#### WHAT IS REQUIRED
Copy every line that holds the string "purple" from the data below.

(Object state change records)
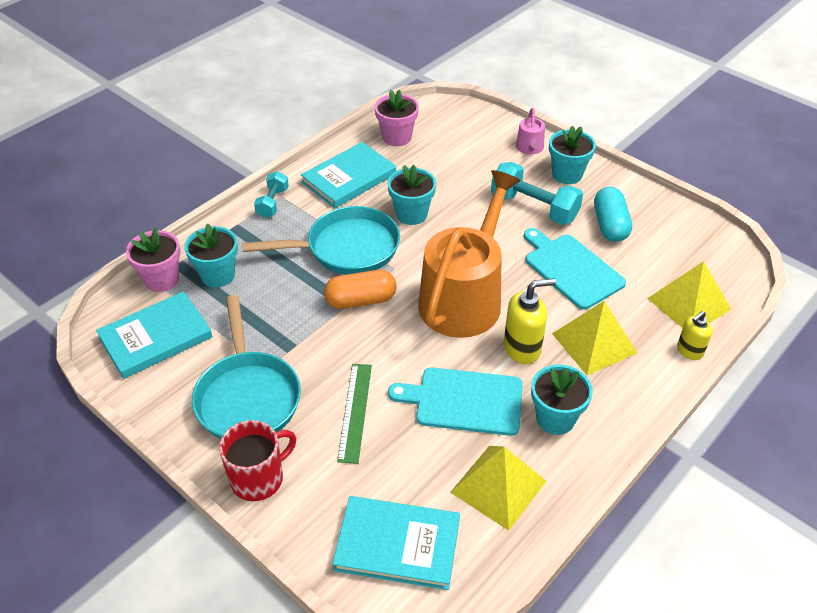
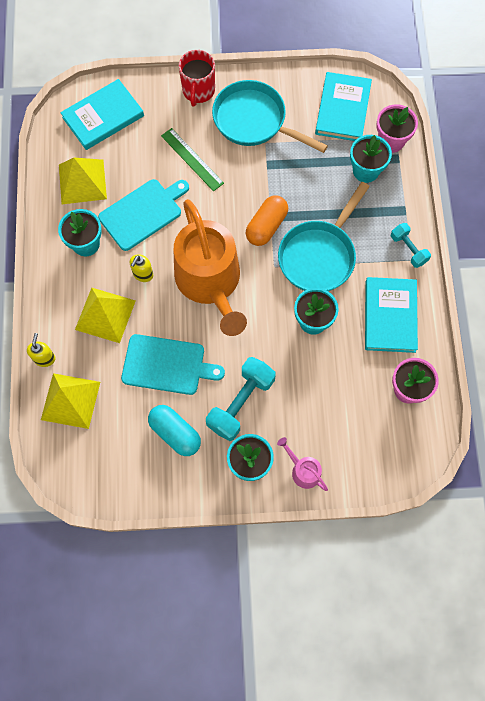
camera: 135 degrees right, 25 degrees up
turquoise dumbbell [491,162,583,225] -> turquoise dumbbell turned 45 degrees counterclockwise [206,357,276,441]
yellow soap dispenser [504,278,556,364] -> yellow soap dispenser [130,254,153,282], size x0.63

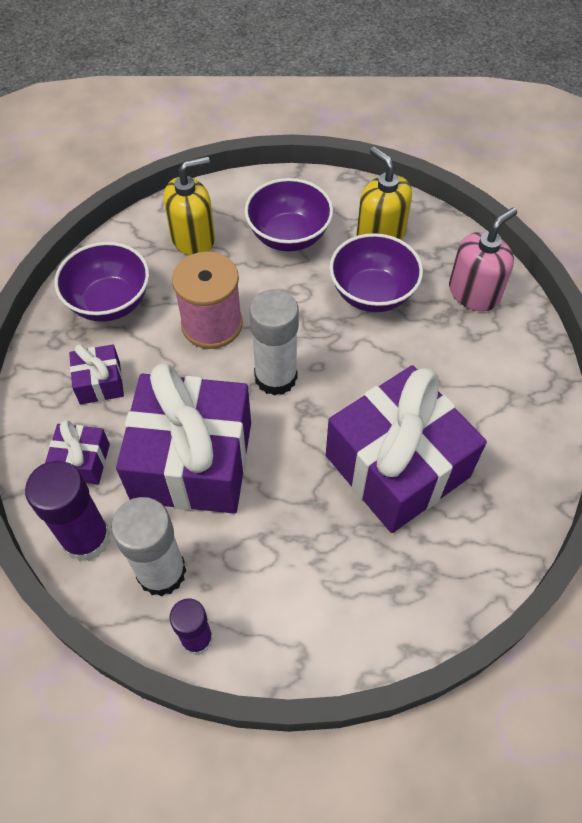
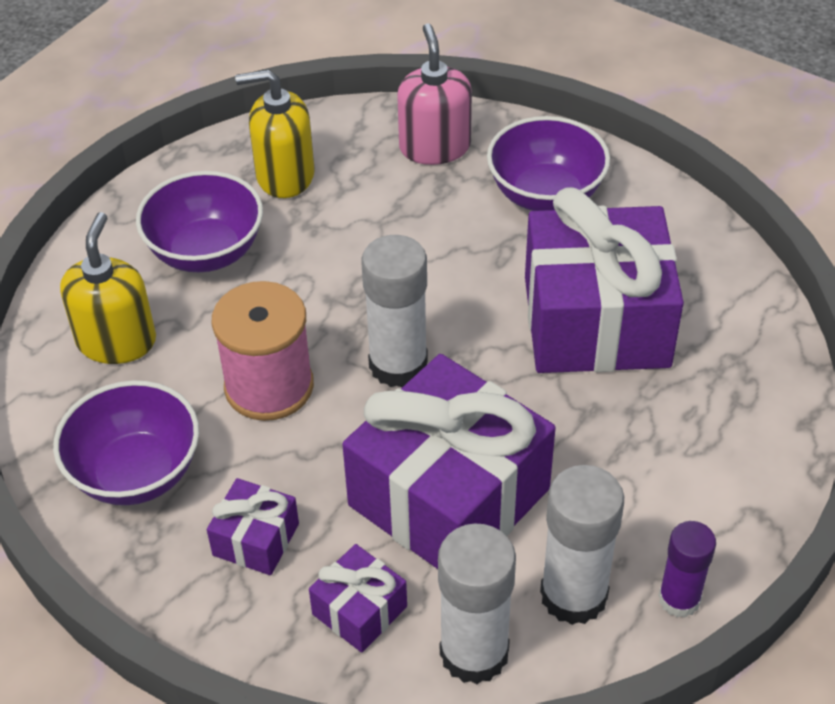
camera: 55 degrees left, 10 degrees down
purple glue stick [25,461,111,561] -> white glue stick [438,523,516,684]
purple bowl [329,233,423,312] -> purple bowl moved to [487,116,610,211]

#### SOLUTION TO THIS TASK
purple glue stick [25,461,111,561] -> white glue stick [438,523,516,684]
purple bowl [329,233,423,312] -> purple bowl moved to [487,116,610,211]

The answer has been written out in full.